--- Task requirements ---
Print the entries word for word, starting with the first line and going on through the line that contains "purple pentagon: rotated 15", and include that line but nothing after it.

☆ ☆ ☆ ☆ ☆

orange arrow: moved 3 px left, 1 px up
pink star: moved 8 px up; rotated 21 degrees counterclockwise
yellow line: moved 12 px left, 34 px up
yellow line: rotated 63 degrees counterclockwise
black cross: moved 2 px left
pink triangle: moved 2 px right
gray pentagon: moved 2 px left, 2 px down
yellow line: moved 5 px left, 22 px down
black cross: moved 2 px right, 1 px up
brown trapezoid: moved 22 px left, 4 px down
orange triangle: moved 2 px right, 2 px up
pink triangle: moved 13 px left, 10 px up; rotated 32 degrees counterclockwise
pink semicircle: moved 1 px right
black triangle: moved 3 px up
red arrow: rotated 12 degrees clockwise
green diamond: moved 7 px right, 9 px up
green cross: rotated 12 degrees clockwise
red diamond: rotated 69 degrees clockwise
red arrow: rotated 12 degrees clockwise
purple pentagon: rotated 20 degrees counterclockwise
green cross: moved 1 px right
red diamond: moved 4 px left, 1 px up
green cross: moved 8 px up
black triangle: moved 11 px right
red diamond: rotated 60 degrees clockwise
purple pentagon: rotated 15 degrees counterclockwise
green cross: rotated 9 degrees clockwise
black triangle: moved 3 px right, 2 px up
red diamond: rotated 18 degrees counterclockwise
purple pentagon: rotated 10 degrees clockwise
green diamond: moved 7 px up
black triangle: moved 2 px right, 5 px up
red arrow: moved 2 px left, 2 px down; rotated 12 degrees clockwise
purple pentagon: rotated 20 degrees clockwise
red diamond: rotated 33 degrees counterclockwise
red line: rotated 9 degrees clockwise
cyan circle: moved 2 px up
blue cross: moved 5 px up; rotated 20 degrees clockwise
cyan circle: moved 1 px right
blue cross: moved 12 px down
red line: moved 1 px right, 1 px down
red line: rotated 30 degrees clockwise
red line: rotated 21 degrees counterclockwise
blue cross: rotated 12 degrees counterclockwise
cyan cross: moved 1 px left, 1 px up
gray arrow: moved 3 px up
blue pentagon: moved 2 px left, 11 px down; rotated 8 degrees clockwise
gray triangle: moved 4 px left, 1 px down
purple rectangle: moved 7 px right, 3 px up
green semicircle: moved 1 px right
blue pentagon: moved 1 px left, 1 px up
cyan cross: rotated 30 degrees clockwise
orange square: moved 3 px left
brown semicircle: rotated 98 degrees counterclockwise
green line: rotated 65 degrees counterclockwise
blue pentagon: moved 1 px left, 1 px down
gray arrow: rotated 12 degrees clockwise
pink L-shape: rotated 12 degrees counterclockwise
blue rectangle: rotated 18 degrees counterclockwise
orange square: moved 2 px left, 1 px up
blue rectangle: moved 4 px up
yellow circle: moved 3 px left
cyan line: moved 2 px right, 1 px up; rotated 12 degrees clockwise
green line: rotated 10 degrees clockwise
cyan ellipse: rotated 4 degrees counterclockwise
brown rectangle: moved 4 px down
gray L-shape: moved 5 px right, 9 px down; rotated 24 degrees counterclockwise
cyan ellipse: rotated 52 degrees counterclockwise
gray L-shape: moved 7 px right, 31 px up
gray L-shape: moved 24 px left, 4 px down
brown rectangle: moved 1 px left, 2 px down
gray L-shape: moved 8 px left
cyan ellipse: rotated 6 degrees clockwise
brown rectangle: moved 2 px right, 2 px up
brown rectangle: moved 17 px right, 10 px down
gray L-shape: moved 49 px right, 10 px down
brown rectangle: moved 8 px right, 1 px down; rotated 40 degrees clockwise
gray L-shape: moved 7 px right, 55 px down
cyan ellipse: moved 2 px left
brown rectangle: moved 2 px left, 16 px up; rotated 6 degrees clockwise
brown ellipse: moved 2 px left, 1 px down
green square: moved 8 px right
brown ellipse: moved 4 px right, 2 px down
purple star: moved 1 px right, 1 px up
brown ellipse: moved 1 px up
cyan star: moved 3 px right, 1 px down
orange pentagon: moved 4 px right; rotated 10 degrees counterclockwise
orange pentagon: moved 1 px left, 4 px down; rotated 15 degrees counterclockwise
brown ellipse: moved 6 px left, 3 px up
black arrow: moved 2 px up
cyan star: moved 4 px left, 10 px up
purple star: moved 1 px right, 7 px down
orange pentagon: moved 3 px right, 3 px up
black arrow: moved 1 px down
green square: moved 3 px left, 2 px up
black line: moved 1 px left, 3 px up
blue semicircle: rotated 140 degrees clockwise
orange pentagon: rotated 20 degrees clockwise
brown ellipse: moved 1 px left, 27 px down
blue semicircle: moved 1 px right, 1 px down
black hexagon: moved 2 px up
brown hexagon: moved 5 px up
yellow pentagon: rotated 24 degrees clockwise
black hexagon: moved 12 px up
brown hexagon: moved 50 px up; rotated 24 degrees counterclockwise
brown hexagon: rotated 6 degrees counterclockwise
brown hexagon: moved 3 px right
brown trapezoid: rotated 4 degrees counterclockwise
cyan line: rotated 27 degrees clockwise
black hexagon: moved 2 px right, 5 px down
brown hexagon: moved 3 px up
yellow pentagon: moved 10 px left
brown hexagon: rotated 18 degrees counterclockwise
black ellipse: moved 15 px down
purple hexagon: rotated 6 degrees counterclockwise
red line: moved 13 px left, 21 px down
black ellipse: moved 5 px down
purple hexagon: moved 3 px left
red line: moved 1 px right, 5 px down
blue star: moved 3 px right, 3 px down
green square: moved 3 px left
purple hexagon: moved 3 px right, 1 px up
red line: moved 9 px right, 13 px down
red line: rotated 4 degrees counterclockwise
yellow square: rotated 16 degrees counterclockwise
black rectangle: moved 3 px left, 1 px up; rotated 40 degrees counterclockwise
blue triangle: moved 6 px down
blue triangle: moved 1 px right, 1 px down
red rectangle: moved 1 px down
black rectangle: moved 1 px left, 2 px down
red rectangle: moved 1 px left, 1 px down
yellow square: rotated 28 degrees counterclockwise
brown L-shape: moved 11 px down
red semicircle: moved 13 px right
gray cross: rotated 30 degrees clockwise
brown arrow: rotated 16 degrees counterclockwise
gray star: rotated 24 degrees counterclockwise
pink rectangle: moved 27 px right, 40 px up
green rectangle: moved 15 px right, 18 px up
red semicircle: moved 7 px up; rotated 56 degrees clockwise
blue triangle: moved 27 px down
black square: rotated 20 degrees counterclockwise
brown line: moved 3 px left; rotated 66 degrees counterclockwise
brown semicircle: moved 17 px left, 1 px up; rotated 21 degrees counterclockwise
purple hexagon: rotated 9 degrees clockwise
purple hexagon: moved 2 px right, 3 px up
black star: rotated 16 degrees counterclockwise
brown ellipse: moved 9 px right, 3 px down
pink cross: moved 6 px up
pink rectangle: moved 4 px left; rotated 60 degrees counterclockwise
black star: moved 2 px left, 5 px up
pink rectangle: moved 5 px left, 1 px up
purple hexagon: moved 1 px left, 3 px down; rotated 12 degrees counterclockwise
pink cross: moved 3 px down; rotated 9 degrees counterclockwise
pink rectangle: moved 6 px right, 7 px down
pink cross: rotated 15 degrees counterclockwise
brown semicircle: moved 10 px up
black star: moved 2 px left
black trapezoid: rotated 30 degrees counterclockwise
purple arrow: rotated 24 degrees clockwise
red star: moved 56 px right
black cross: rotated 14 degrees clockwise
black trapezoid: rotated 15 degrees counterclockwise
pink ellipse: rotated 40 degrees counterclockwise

☆ ☆ ☆ ☆ ☆

--- Task solution ---
orange arrow: moved 3 px left, 1 px up
pink star: moved 8 px up; rotated 21 degrees counterclockwise
yellow line: moved 12 px left, 34 px up
yellow line: rotated 63 degrees counterclockwise
black cross: moved 2 px left
pink triangle: moved 2 px right
gray pentagon: moved 2 px left, 2 px down
yellow line: moved 5 px left, 22 px down
black cross: moved 2 px right, 1 px up
brown trapezoid: moved 22 px left, 4 px down
orange triangle: moved 2 px right, 2 px up
pink triangle: moved 13 px left, 10 px up; rotated 32 degrees counterclockwise
pink semicircle: moved 1 px right
black triangle: moved 3 px up
red arrow: rotated 12 degrees clockwise
green diamond: moved 7 px right, 9 px up
green cross: rotated 12 degrees clockwise
red diamond: rotated 69 degrees clockwise
red arrow: rotated 12 degrees clockwise
purple pentagon: rotated 20 degrees counterclockwise
green cross: moved 1 px right
red diamond: moved 4 px left, 1 px up
green cross: moved 8 px up
black triangle: moved 11 px right
red diamond: rotated 60 degrees clockwise
purple pentagon: rotated 15 degrees counterclockwise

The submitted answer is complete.